> WHAT YOU WILL DO
Exact reproduction of all the data is needed.

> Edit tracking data
══════════
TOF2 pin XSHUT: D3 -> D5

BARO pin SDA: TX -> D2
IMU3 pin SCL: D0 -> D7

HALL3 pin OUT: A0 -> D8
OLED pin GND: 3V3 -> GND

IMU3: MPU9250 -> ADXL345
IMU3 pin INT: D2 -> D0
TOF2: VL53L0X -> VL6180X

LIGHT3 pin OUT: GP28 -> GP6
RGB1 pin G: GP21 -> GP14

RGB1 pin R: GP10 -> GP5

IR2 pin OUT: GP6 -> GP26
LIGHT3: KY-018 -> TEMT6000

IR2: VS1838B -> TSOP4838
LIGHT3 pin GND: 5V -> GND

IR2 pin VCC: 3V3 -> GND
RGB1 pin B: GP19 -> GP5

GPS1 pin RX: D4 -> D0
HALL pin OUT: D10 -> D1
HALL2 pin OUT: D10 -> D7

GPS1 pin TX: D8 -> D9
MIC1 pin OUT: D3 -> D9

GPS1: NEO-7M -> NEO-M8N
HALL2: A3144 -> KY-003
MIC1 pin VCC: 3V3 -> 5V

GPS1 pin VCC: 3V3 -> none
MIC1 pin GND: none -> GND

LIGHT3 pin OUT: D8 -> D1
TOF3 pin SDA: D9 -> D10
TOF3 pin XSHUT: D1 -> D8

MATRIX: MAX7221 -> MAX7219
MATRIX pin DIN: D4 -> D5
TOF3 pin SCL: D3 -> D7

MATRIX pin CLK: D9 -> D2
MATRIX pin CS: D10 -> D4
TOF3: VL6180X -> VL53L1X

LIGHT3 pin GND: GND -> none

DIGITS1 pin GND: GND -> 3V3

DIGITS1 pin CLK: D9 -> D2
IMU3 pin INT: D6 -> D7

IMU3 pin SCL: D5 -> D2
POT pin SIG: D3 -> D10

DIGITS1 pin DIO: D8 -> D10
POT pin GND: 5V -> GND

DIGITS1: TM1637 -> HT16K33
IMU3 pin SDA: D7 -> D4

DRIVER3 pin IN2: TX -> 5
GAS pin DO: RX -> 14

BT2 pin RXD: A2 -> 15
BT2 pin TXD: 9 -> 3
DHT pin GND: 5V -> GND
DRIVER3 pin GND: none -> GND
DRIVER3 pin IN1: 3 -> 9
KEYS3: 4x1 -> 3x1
══════════
> SOLUTION
TOF2 pin XSHUT: D3 -> D5

BARO pin SDA: TX -> D2
IMU3 pin SCL: D0 -> D7

HALL3 pin OUT: A0 -> D8
OLED pin GND: 3V3 -> GND

IMU3: MPU9250 -> ADXL345
IMU3 pin INT: D2 -> D0
TOF2: VL53L0X -> VL6180X

LIGHT3 pin OUT: GP28 -> GP6
RGB1 pin G: GP21 -> GP14

RGB1 pin R: GP10 -> GP5

IR2 pin OUT: GP6 -> GP26
LIGHT3: KY-018 -> TEMT6000

IR2: VS1838B -> TSOP4838
LIGHT3 pin GND: 5V -> GND

IR2 pin VCC: 3V3 -> GND
RGB1 pin B: GP19 -> GP5

GPS1 pin RX: D4 -> D0
HALL pin OUT: D10 -> D1
HALL2 pin OUT: D10 -> D7

GPS1 pin TX: D8 -> D9
MIC1 pin OUT: D3 -> D9

GPS1: NEO-7M -> NEO-M8N
HALL2: A3144 -> KY-003
MIC1 pin VCC: 3V3 -> 5V

GPS1 pin VCC: 3V3 -> none
MIC1 pin GND: none -> GND

LIGHT3 pin OUT: D8 -> D1
TOF3 pin SDA: D9 -> D10
TOF3 pin XSHUT: D1 -> D8

MATRIX: MAX7221 -> MAX7219
MATRIX pin DIN: D4 -> D5
TOF3 pin SCL: D3 -> D7

MATRIX pin CLK: D9 -> D2
MATRIX pin CS: D10 -> D4
TOF3: VL6180X -> VL53L1X

LIGHT3 pin GND: GND -> none

DIGITS1 pin GND: GND -> 3V3

DIGITS1 pin CLK: D9 -> D2
IMU3 pin INT: D6 -> D7

IMU3 pin SCL: D5 -> D2
POT pin SIG: D3 -> D10

DIGITS1 pin DIO: D8 -> D10
POT pin GND: 5V -> GND

DIGITS1: TM1637 -> HT16K33
IMU3 pin SDA: D7 -> D4

DRIVER3 pin IN2: TX -> 5
GAS pin DO: RX -> 14

BT2 pin RXD: A2 -> 15
BT2 pin TXD: 9 -> 3
DHT pin GND: 5V -> GND
DRIVER3 pin GND: none -> GND
DRIVER3 pin IN1: 3 -> 9
KEYS3: 4x1 -> 3x1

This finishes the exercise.